WHAT IS EXPECTED> What is needed is an exact copy of all the lines below.

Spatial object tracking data
++++++++++
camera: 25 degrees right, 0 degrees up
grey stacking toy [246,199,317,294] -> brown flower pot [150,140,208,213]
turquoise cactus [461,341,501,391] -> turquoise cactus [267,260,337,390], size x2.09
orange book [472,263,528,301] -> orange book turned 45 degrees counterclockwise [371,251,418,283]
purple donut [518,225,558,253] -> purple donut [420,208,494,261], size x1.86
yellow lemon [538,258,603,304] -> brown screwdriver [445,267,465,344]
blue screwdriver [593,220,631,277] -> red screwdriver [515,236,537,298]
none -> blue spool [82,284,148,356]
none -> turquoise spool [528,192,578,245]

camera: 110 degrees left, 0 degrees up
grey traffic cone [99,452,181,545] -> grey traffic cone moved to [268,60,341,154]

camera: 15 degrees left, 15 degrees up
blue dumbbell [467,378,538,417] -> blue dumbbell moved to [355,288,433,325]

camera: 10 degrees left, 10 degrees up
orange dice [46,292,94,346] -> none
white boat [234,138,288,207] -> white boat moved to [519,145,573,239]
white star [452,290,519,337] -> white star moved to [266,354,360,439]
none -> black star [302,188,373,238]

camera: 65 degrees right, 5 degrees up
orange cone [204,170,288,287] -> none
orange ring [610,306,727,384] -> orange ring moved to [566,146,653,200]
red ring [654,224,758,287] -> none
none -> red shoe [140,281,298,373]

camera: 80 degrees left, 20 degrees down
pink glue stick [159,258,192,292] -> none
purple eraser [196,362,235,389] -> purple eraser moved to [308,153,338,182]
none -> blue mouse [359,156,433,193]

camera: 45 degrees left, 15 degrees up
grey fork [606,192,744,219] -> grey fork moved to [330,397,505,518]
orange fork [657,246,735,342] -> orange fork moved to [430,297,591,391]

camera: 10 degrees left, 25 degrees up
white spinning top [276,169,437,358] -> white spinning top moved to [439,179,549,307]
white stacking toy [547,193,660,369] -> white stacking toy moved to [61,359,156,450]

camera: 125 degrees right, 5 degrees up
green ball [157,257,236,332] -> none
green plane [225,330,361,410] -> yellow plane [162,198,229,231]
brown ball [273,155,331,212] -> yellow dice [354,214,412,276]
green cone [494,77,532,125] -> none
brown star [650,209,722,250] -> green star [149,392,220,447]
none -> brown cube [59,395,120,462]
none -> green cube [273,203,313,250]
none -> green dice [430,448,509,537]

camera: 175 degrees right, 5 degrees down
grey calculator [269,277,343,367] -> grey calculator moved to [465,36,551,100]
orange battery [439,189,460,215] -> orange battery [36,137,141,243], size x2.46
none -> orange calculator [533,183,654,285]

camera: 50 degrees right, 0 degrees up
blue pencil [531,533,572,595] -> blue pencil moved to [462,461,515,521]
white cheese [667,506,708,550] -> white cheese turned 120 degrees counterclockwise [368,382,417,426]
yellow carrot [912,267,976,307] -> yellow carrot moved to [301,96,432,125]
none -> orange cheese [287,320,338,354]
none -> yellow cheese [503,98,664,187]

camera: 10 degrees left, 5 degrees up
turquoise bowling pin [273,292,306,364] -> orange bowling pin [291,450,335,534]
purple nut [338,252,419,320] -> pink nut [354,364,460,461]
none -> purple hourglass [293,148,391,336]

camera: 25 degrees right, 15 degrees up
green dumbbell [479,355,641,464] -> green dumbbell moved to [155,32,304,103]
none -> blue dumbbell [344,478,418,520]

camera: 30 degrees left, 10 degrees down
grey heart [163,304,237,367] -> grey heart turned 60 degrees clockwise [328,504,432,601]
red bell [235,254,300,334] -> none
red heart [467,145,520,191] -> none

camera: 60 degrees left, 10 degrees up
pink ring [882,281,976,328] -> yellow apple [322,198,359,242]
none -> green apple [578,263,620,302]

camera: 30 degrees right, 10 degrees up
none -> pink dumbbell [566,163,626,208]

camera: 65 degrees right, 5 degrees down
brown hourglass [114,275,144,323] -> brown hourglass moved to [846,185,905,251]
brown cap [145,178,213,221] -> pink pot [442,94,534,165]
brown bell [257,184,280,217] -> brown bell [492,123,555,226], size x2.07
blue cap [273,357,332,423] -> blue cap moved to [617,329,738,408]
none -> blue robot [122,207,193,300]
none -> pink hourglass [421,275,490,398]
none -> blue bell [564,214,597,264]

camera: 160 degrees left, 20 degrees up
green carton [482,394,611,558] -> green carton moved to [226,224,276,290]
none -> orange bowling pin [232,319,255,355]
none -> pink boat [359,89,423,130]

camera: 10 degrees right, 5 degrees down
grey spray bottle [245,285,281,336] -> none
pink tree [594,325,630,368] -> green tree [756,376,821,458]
++++++++++
EXPECTED ANSWER>
camera: 25 degrees right, 0 degrees up
grey stacking toy [246,199,317,294] -> brown flower pot [150,140,208,213]
turquoise cactus [461,341,501,391] -> turquoise cactus [267,260,337,390], size x2.09
orange book [472,263,528,301] -> orange book turned 45 degrees counterclockwise [371,251,418,283]
purple donut [518,225,558,253] -> purple donut [420,208,494,261], size x1.86
yellow lemon [538,258,603,304] -> brown screwdriver [445,267,465,344]
blue screwdriver [593,220,631,277] -> red screwdriver [515,236,537,298]
none -> blue spool [82,284,148,356]
none -> turquoise spool [528,192,578,245]

camera: 110 degrees left, 0 degrees up
grey traffic cone [99,452,181,545] -> grey traffic cone moved to [268,60,341,154]

camera: 15 degrees left, 15 degrees up
blue dumbbell [467,378,538,417] -> blue dumbbell moved to [355,288,433,325]

camera: 10 degrees left, 10 degrees up
orange dice [46,292,94,346] -> none
white boat [234,138,288,207] -> white boat moved to [519,145,573,239]
white star [452,290,519,337] -> white star moved to [266,354,360,439]
none -> black star [302,188,373,238]

camera: 65 degrees right, 5 degrees up
orange cone [204,170,288,287] -> none
orange ring [610,306,727,384] -> orange ring moved to [566,146,653,200]
red ring [654,224,758,287] -> none
none -> red shoe [140,281,298,373]

camera: 80 degrees left, 20 degrees down
pink glue stick [159,258,192,292] -> none
purple eraser [196,362,235,389] -> purple eraser moved to [308,153,338,182]
none -> blue mouse [359,156,433,193]

camera: 45 degrees left, 15 degrees up
grey fork [606,192,744,219] -> grey fork moved to [330,397,505,518]
orange fork [657,246,735,342] -> orange fork moved to [430,297,591,391]

camera: 10 degrees left, 25 degrees up
white spinning top [276,169,437,358] -> white spinning top moved to [439,179,549,307]
white stacking toy [547,193,660,369] -> white stacking toy moved to [61,359,156,450]

camera: 125 degrees right, 5 degrees up
green ball [157,257,236,332] -> none
green plane [225,330,361,410] -> yellow plane [162,198,229,231]
brown ball [273,155,331,212] -> yellow dice [354,214,412,276]
green cone [494,77,532,125] -> none
brown star [650,209,722,250] -> green star [149,392,220,447]
none -> brown cube [59,395,120,462]
none -> green cube [273,203,313,250]
none -> green dice [430,448,509,537]

camera: 175 degrees right, 5 degrees down
grey calculator [269,277,343,367] -> grey calculator moved to [465,36,551,100]
orange battery [439,189,460,215] -> orange battery [36,137,141,243], size x2.46
none -> orange calculator [533,183,654,285]

camera: 50 degrees right, 0 degrees up
blue pencil [531,533,572,595] -> blue pencil moved to [462,461,515,521]
white cheese [667,506,708,550] -> white cheese turned 120 degrees counterclockwise [368,382,417,426]
yellow carrot [912,267,976,307] -> yellow carrot moved to [301,96,432,125]
none -> orange cheese [287,320,338,354]
none -> yellow cheese [503,98,664,187]

camera: 10 degrees left, 5 degrees up
turquoise bowling pin [273,292,306,364] -> orange bowling pin [291,450,335,534]
purple nut [338,252,419,320] -> pink nut [354,364,460,461]
none -> purple hourglass [293,148,391,336]

camera: 25 degrees right, 15 degrees up
green dumbbell [479,355,641,464] -> green dumbbell moved to [155,32,304,103]
none -> blue dumbbell [344,478,418,520]

camera: 30 degrees left, 10 degrees down
grey heart [163,304,237,367] -> grey heart turned 60 degrees clockwise [328,504,432,601]
red bell [235,254,300,334] -> none
red heart [467,145,520,191] -> none

camera: 60 degrees left, 10 degrees up
pink ring [882,281,976,328] -> yellow apple [322,198,359,242]
none -> green apple [578,263,620,302]

camera: 30 degrees right, 10 degrees up
none -> pink dumbbell [566,163,626,208]

camera: 65 degrees right, 5 degrees down
brown hourglass [114,275,144,323] -> brown hourglass moved to [846,185,905,251]
brown cap [145,178,213,221] -> pink pot [442,94,534,165]
brown bell [257,184,280,217] -> brown bell [492,123,555,226], size x2.07
blue cap [273,357,332,423] -> blue cap moved to [617,329,738,408]
none -> blue robot [122,207,193,300]
none -> pink hourglass [421,275,490,398]
none -> blue bell [564,214,597,264]

camera: 160 degrees left, 20 degrees up
green carton [482,394,611,558] -> green carton moved to [226,224,276,290]
none -> orange bowling pin [232,319,255,355]
none -> pink boat [359,89,423,130]

camera: 10 degrees right, 5 degrees down
grey spray bottle [245,285,281,336] -> none
pink tree [594,325,630,368] -> green tree [756,376,821,458]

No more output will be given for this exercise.